TASK OBJECTIVE:
The records that follow are to be transcribed in full, leaving out each picture.

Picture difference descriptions

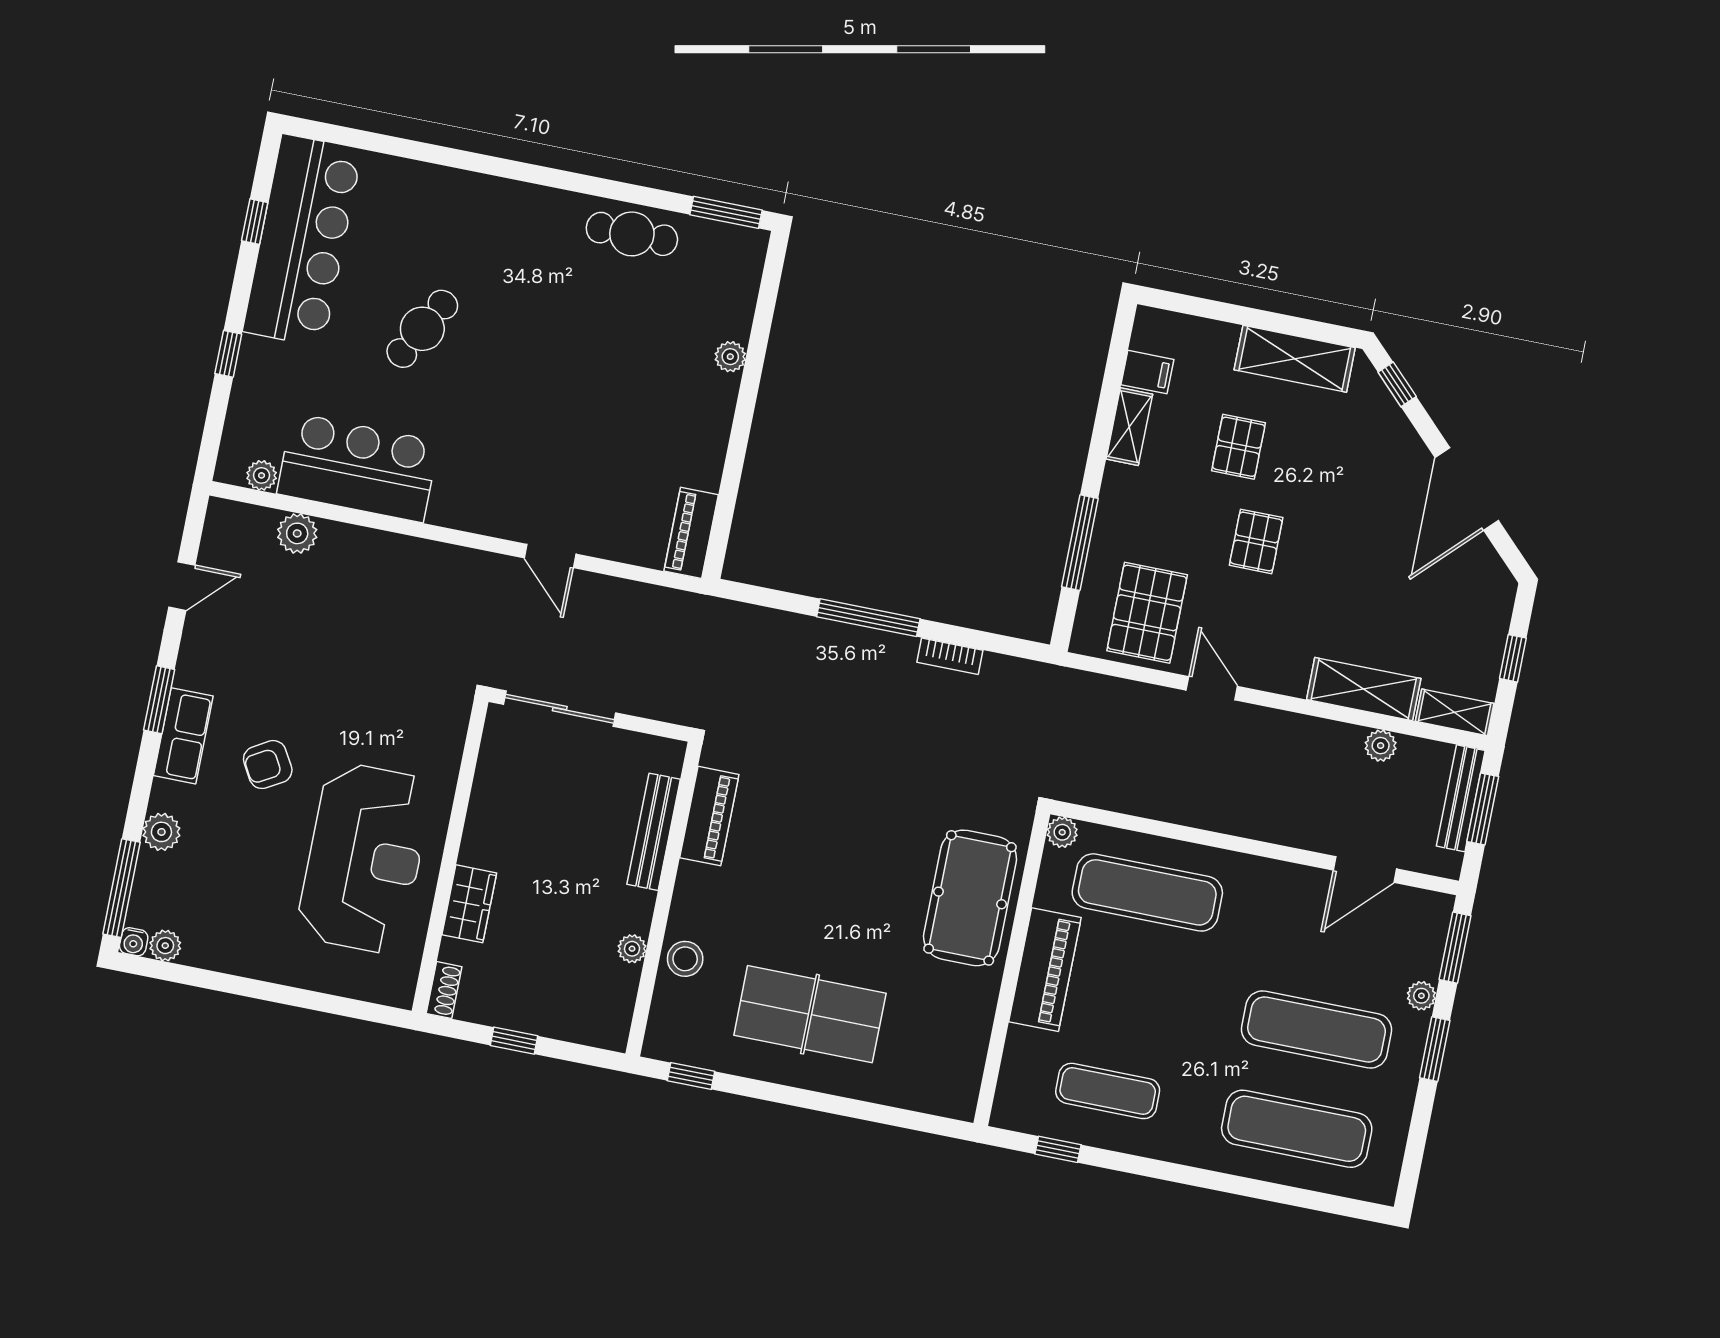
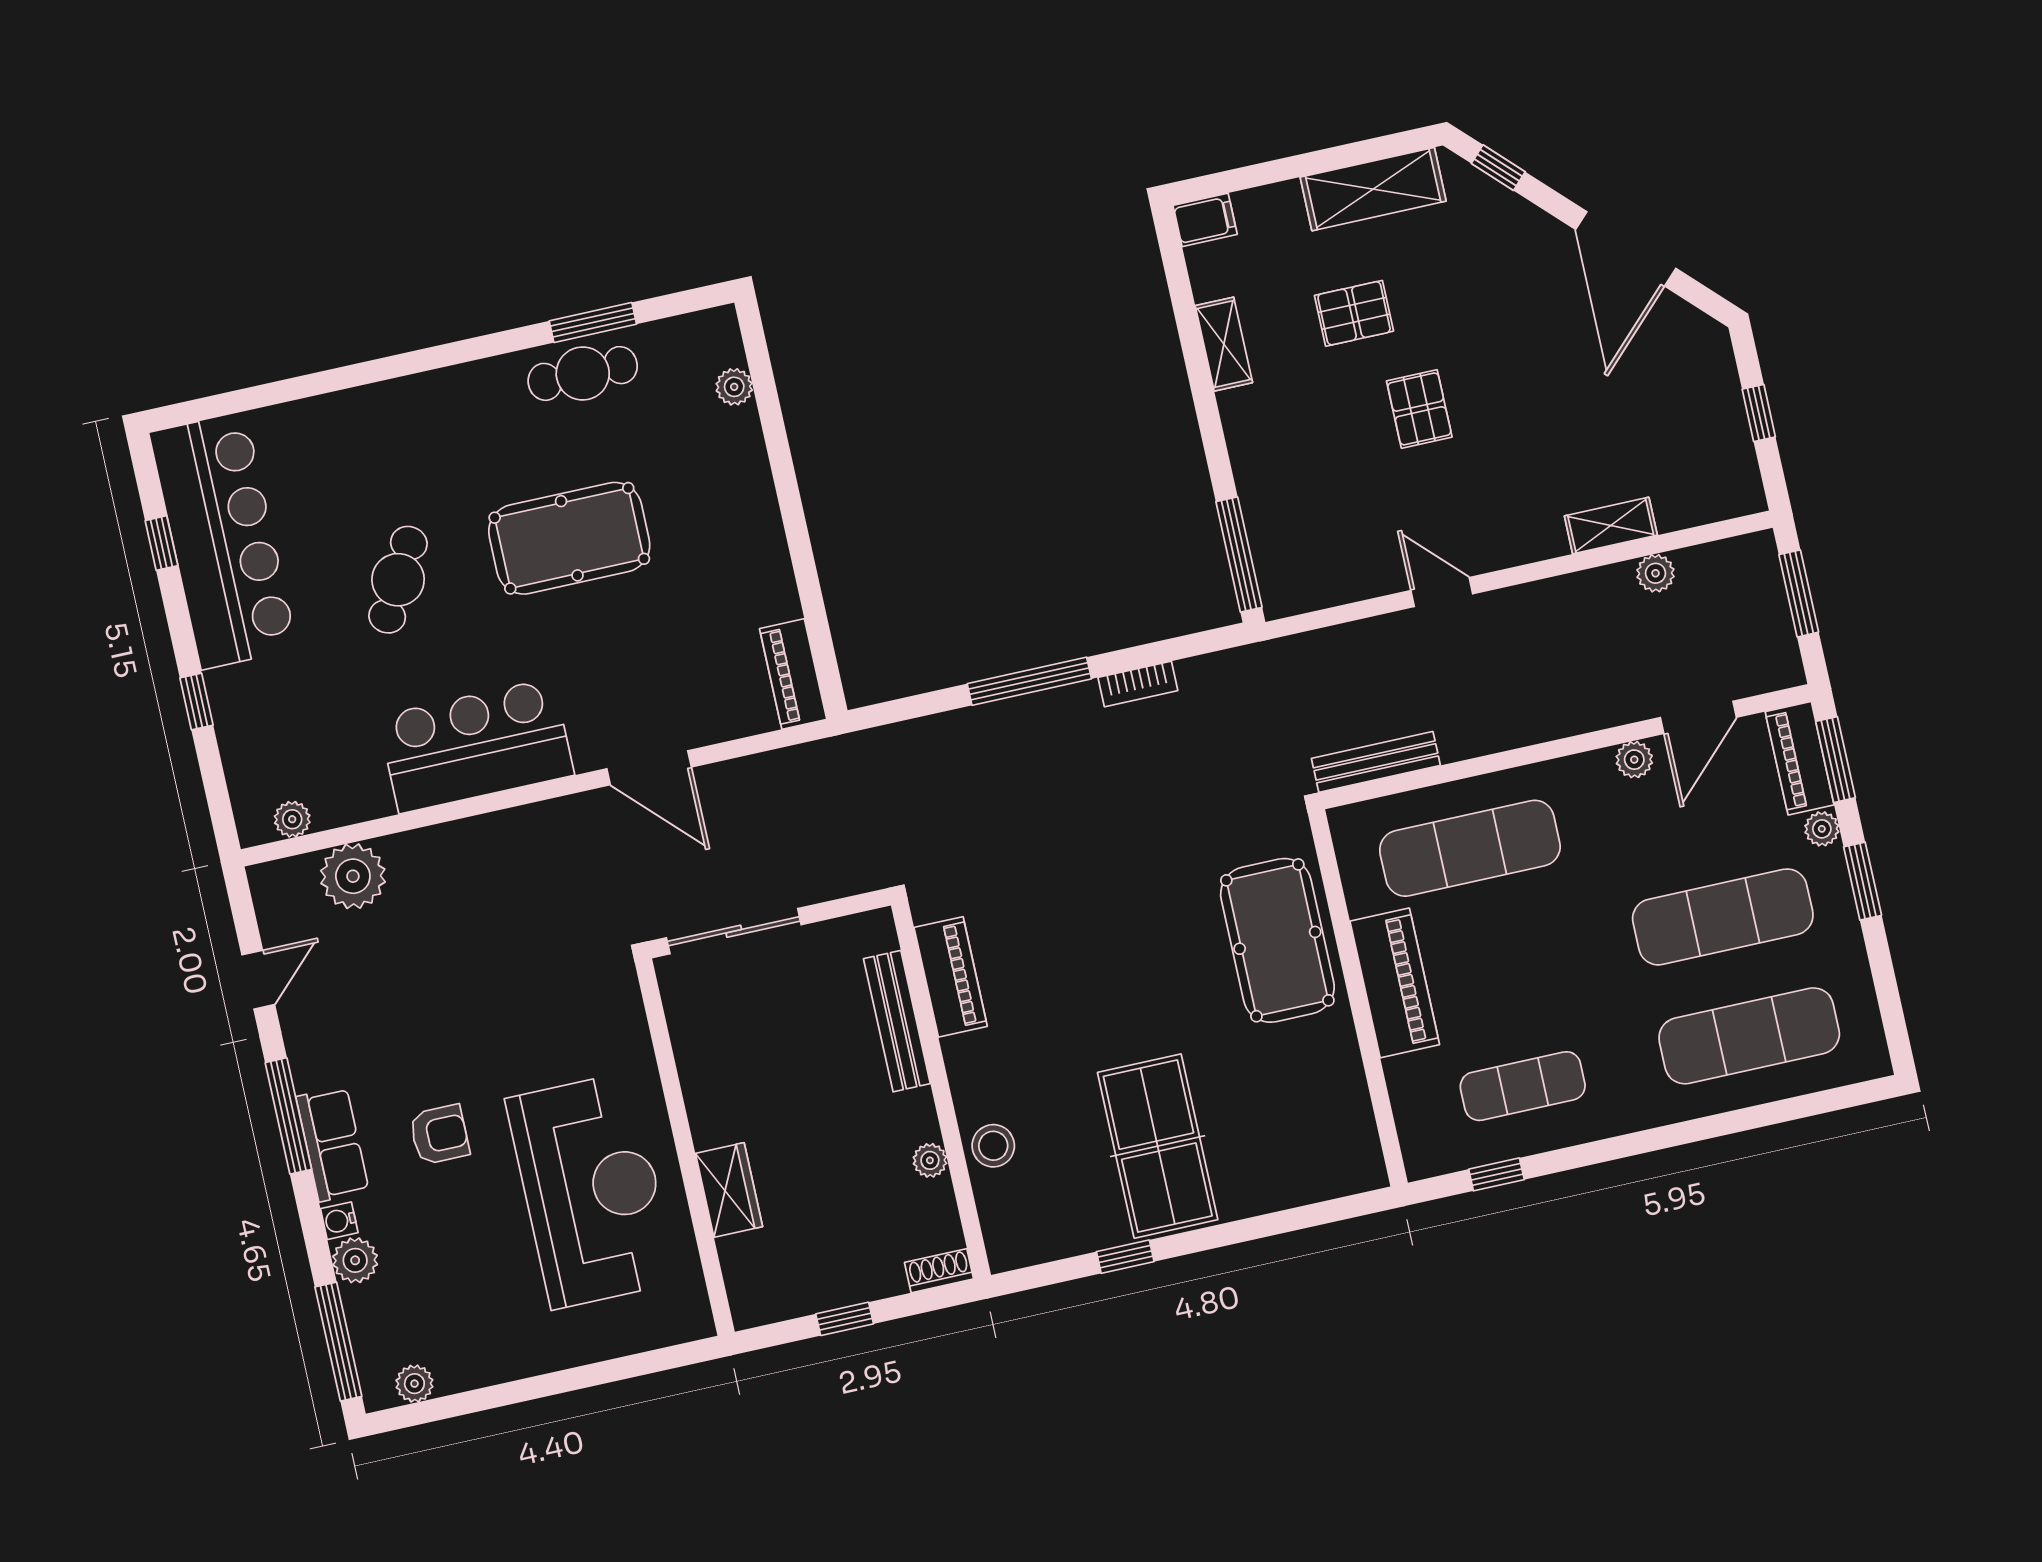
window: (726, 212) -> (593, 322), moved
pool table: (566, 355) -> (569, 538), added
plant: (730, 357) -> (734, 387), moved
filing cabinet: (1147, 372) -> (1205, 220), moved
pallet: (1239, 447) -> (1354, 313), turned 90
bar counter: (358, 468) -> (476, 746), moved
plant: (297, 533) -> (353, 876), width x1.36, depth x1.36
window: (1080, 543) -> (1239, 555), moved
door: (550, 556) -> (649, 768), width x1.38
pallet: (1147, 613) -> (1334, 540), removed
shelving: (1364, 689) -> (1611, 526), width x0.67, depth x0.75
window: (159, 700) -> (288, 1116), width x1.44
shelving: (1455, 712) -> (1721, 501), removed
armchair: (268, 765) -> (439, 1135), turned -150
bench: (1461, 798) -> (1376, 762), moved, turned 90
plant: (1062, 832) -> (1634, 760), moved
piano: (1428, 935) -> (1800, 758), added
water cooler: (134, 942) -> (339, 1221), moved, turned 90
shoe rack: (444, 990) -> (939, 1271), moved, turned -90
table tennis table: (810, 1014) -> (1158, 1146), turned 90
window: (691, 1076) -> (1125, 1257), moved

SOLUTION FOR THIS TASK:
window: (726, 212) -> (593, 322), moved
pool table: (566, 355) -> (569, 538), added
plant: (730, 357) -> (734, 387), moved
filing cabinet: (1147, 372) -> (1205, 220), moved
pallet: (1239, 447) -> (1354, 313), turned 90
bar counter: (358, 468) -> (476, 746), moved
plant: (297, 533) -> (353, 876), width x1.36, depth x1.36
window: (1080, 543) -> (1239, 555), moved
door: (550, 556) -> (649, 768), width x1.38
pallet: (1147, 613) -> (1334, 540), removed
shelving: (1364, 689) -> (1611, 526), width x0.67, depth x0.75
window: (159, 700) -> (288, 1116), width x1.44
shelving: (1455, 712) -> (1721, 501), removed
armchair: (268, 765) -> (439, 1135), turned -150
bench: (1461, 798) -> (1376, 762), moved, turned 90
plant: (1062, 832) -> (1634, 760), moved
piano: (1428, 935) -> (1800, 758), added
water cooler: (134, 942) -> (339, 1221), moved, turned 90
shoe rack: (444, 990) -> (939, 1271), moved, turned -90
table tennis table: (810, 1014) -> (1158, 1146), turned 90
window: (691, 1076) -> (1125, 1257), moved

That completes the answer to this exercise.